Extracted data entries
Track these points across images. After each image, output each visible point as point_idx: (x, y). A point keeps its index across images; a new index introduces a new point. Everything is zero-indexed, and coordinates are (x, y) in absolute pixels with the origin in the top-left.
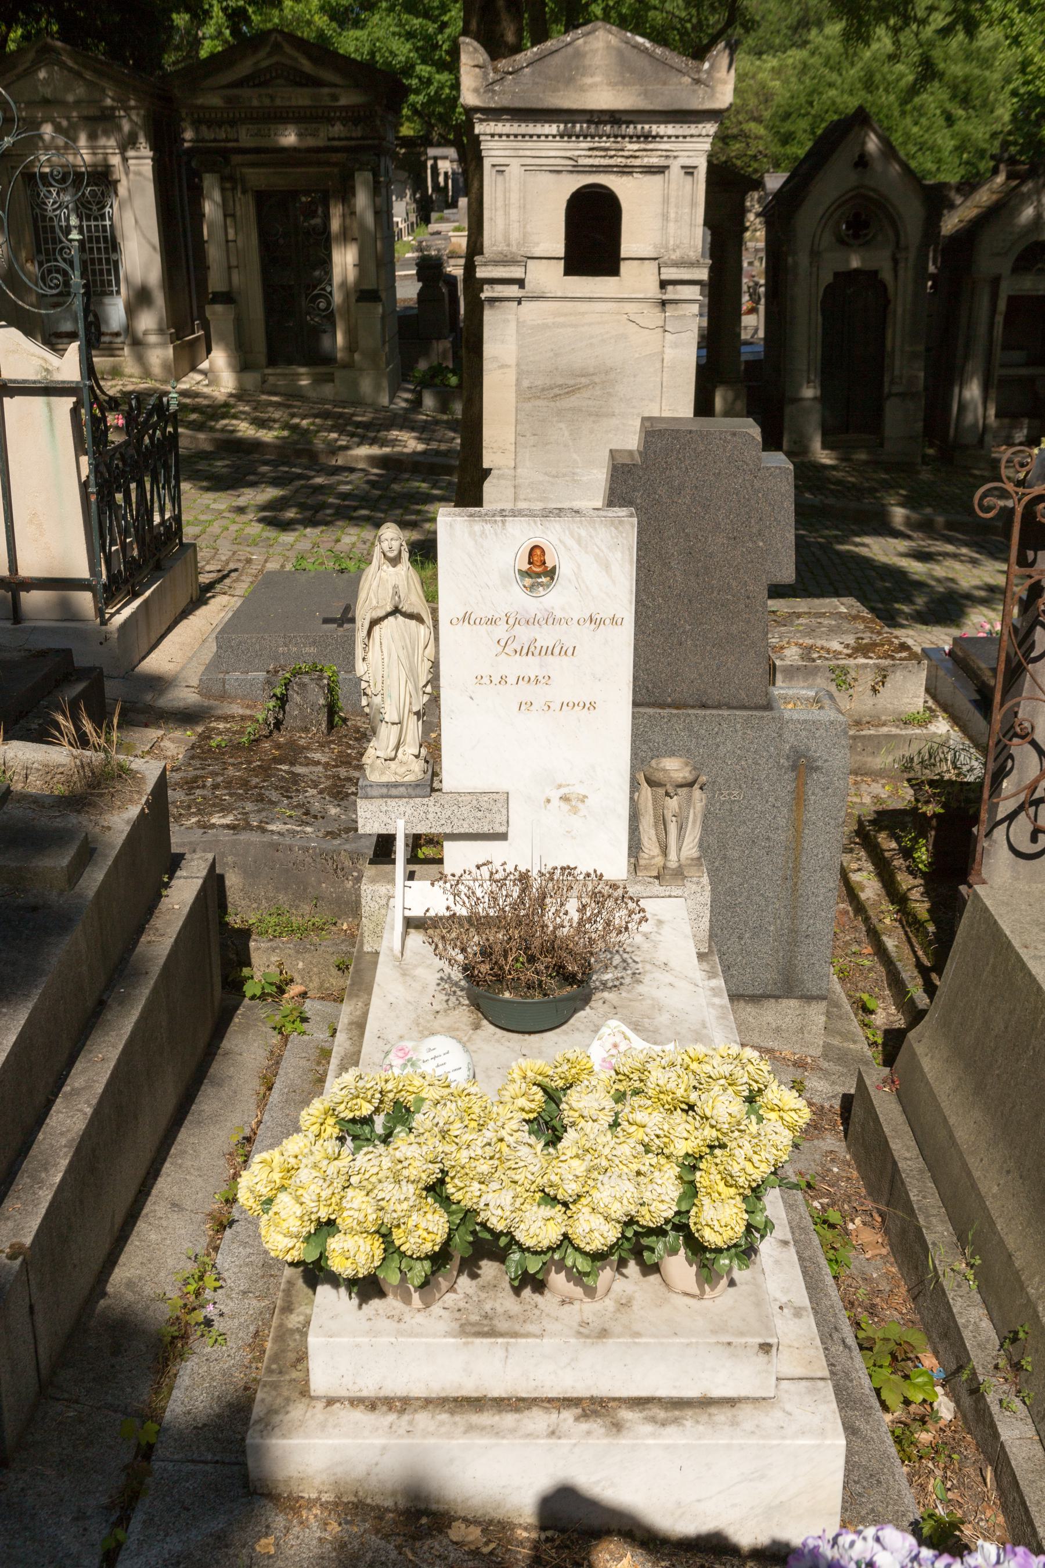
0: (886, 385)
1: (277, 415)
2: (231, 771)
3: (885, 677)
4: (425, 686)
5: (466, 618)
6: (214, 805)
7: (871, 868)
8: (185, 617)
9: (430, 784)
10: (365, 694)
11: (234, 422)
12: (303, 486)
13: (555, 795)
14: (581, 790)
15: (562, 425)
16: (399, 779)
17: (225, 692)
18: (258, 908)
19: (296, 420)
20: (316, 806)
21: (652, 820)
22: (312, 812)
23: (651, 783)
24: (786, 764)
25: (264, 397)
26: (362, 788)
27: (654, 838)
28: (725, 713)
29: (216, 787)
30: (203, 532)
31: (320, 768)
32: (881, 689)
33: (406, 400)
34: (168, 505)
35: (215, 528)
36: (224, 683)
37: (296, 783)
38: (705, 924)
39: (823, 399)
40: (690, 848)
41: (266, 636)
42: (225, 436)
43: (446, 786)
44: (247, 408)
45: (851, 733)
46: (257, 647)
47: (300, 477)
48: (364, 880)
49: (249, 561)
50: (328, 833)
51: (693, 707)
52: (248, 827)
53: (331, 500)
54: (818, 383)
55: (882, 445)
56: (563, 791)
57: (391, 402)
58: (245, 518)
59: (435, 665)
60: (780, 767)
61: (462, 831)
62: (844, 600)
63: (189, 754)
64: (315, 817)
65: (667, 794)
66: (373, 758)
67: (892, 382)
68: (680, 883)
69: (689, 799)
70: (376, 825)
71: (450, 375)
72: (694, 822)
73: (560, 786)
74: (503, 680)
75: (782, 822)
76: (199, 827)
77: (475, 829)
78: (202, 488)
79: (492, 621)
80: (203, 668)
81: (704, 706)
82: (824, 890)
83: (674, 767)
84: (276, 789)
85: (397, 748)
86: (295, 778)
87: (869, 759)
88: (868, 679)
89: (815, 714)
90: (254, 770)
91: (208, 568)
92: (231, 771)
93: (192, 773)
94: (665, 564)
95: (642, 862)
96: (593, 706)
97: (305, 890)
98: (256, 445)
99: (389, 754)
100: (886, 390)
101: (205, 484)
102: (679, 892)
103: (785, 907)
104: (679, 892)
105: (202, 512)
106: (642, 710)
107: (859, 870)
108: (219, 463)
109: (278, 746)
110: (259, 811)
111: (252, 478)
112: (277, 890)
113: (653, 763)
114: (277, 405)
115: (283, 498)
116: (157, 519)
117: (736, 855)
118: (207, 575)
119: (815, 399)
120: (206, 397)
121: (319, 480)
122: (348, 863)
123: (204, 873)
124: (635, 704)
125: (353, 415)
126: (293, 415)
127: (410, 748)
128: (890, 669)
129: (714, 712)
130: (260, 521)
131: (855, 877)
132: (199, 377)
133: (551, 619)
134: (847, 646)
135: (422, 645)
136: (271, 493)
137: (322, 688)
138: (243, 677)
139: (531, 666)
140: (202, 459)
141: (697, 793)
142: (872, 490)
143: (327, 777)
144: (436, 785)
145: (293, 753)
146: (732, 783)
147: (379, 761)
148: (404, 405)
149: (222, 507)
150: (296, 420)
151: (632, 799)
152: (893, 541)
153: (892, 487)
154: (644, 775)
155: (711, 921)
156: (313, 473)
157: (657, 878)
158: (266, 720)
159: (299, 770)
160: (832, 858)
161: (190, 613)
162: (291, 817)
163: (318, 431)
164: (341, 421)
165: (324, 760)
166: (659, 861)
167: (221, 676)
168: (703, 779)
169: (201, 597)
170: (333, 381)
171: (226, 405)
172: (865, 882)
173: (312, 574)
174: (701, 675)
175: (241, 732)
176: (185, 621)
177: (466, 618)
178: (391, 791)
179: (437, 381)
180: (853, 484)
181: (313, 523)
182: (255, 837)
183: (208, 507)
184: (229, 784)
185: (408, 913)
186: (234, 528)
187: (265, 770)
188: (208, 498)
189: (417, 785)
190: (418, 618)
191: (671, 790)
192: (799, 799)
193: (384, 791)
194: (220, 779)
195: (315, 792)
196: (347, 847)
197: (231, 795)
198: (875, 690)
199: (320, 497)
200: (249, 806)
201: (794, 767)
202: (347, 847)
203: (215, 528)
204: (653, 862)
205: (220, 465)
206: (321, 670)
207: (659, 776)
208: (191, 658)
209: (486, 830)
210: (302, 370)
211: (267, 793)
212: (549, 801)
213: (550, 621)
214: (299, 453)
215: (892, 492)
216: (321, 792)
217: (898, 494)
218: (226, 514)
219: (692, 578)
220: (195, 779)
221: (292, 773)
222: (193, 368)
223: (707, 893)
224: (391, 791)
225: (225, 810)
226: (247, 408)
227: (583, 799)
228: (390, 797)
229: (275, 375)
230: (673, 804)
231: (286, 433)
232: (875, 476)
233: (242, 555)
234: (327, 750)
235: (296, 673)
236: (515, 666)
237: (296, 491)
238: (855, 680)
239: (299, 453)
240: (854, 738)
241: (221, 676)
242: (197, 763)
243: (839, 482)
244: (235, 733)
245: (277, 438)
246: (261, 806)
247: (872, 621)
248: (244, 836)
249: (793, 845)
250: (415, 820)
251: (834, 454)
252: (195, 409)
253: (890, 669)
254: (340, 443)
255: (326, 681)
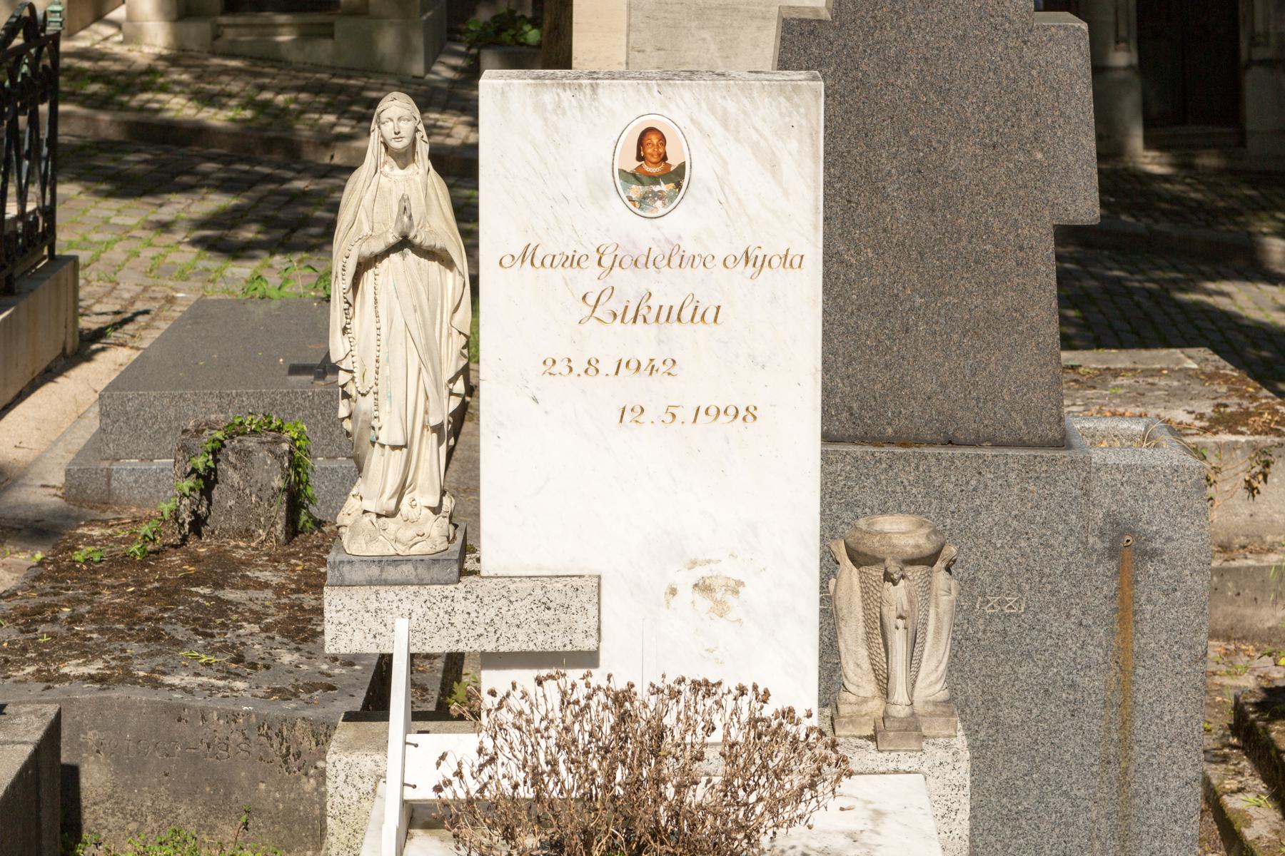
0: (1244, 44)
1: (235, 87)
2: (106, 596)
3: (1267, 465)
4: (453, 380)
5: (527, 256)
6: (70, 647)
7: (1261, 786)
8: (51, 380)
9: (461, 558)
10: (346, 396)
11: (162, 96)
12: (272, 193)
13: (684, 580)
14: (731, 570)
15: (706, 34)
16: (402, 550)
17: (110, 493)
18: (138, 832)
19: (267, 95)
20: (256, 650)
21: (861, 630)
22: (248, 658)
23: (859, 558)
24: (1099, 546)
25: (216, 61)
26: (335, 566)
27: (866, 665)
28: (989, 453)
29: (75, 619)
30: (96, 259)
31: (269, 594)
32: (1261, 486)
33: (454, 68)
34: (34, 190)
35: (117, 253)
36: (109, 477)
37: (222, 614)
38: (962, 824)
39: (1144, 67)
40: (931, 682)
41: (188, 394)
42: (144, 116)
43: (487, 567)
44: (185, 77)
45: (1215, 564)
46: (172, 413)
47: (267, 178)
48: (333, 746)
49: (171, 300)
50: (275, 691)
51: (931, 444)
52: (128, 678)
53: (318, 214)
54: (1133, 44)
55: (1242, 143)
56: (700, 572)
57: (428, 70)
58: (168, 239)
59: (471, 345)
60: (1089, 551)
61: (515, 647)
62: (1192, 351)
63: (33, 573)
64: (253, 666)
65: (888, 577)
66: (356, 513)
67: (1253, 43)
68: (914, 745)
69: (927, 588)
70: (358, 636)
71: (527, 28)
72: (938, 632)
73: (694, 564)
74: (592, 366)
75: (1096, 654)
76: (39, 680)
77: (540, 643)
78: (97, 193)
79: (573, 261)
80: (72, 456)
81: (950, 442)
82: (1175, 784)
83: (900, 531)
84: (185, 622)
85: (400, 493)
86: (222, 607)
87: (1249, 611)
88: (1239, 468)
89: (1148, 456)
90: (149, 593)
91: (97, 308)
92: (106, 596)
93: (35, 600)
94: (875, 191)
95: (845, 710)
96: (751, 414)
97: (227, 796)
98: (198, 132)
99: (385, 509)
100: (1244, 56)
101: (104, 187)
102: (912, 763)
103: (1108, 816)
104: (912, 763)
105: (97, 229)
106: (842, 448)
107: (1240, 790)
108: (131, 158)
109: (196, 560)
110: (151, 655)
111: (185, 179)
112: (177, 796)
113: (862, 523)
114: (235, 73)
115: (236, 209)
116: (12, 210)
117: (1017, 717)
118: (94, 318)
119: (1129, 67)
120: (116, 58)
121: (300, 184)
122: (308, 744)
123: (38, 736)
124: (827, 438)
125: (363, 88)
126: (262, 88)
127: (425, 494)
128: (1275, 452)
129: (970, 451)
130: (194, 243)
131: (1233, 803)
132: (107, 31)
133: (677, 258)
134: (1201, 417)
135: (449, 307)
136: (217, 202)
137: (278, 457)
138: (144, 466)
139: (642, 341)
140: (102, 150)
141: (940, 577)
142: (1231, 213)
143: (280, 608)
144: (469, 565)
145: (222, 570)
146: (1006, 581)
147: (366, 519)
148: (448, 74)
149: (131, 221)
150: (267, 95)
151: (823, 588)
152: (1268, 289)
153: (1264, 209)
154: (846, 548)
155: (973, 817)
156: (290, 174)
157: (873, 738)
158: (176, 515)
159: (228, 594)
160: (1187, 720)
161: (60, 374)
162: (208, 664)
163: (303, 112)
164: (342, 98)
165: (275, 581)
166: (876, 706)
167: (106, 464)
168: (950, 551)
169: (82, 348)
170: (332, 36)
171: (150, 71)
172: (1252, 811)
173: (274, 305)
174: (943, 386)
175: (129, 541)
176: (50, 386)
177: (527, 256)
178: (386, 572)
179: (506, 37)
180: (1199, 202)
181: (283, 246)
182: (139, 695)
183: (106, 222)
184: (100, 616)
185: (410, 795)
186: (148, 253)
187: (169, 594)
188: (111, 209)
189: (434, 561)
190: (444, 259)
191: (893, 568)
192: (1125, 611)
193: (374, 571)
194: (84, 609)
195: (256, 628)
196: (308, 713)
197: (101, 631)
198: (1251, 489)
199: (301, 209)
200: (133, 648)
201: (1113, 552)
202: (308, 713)
203: (117, 253)
204: (865, 709)
205: (134, 161)
206: (279, 429)
207: (871, 545)
208: (55, 443)
209: (558, 645)
210: (282, 18)
211: (168, 628)
212: (673, 592)
213: (676, 260)
214: (269, 145)
215: (1263, 215)
216: (267, 629)
217: (1273, 218)
218: (134, 233)
219: (924, 215)
220: (40, 610)
221: (218, 599)
222: (99, 17)
223: (965, 766)
224: (386, 572)
225: (86, 652)
226: (185, 77)
227: (735, 588)
228: (386, 583)
229: (236, 28)
230: (898, 595)
231: (248, 114)
232: (1234, 192)
233: (159, 291)
234: (282, 566)
235: (236, 431)
236: (614, 341)
237: (261, 200)
238: (1217, 470)
239: (269, 145)
240: (1221, 572)
241: (106, 464)
242: (46, 586)
243: (1176, 199)
244: (120, 541)
245: (233, 120)
246: (154, 647)
247: (1242, 381)
248: (118, 693)
249: (1118, 698)
250: (430, 628)
251: (1165, 158)
252: (96, 77)
253: (1275, 452)
254: (339, 129)
255: (286, 447)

What the task requires >>
Copy out every line of the data above that contains the word "keeps".

Solved problem >>
Track these points across images. After each image, output each visible point as point_idx: (x, y). A point keeps its index across images; a new index introduces a new point. Everything is zero-indexed, and coordinates are (x, y) in absolute pixels with the origin in the top-left.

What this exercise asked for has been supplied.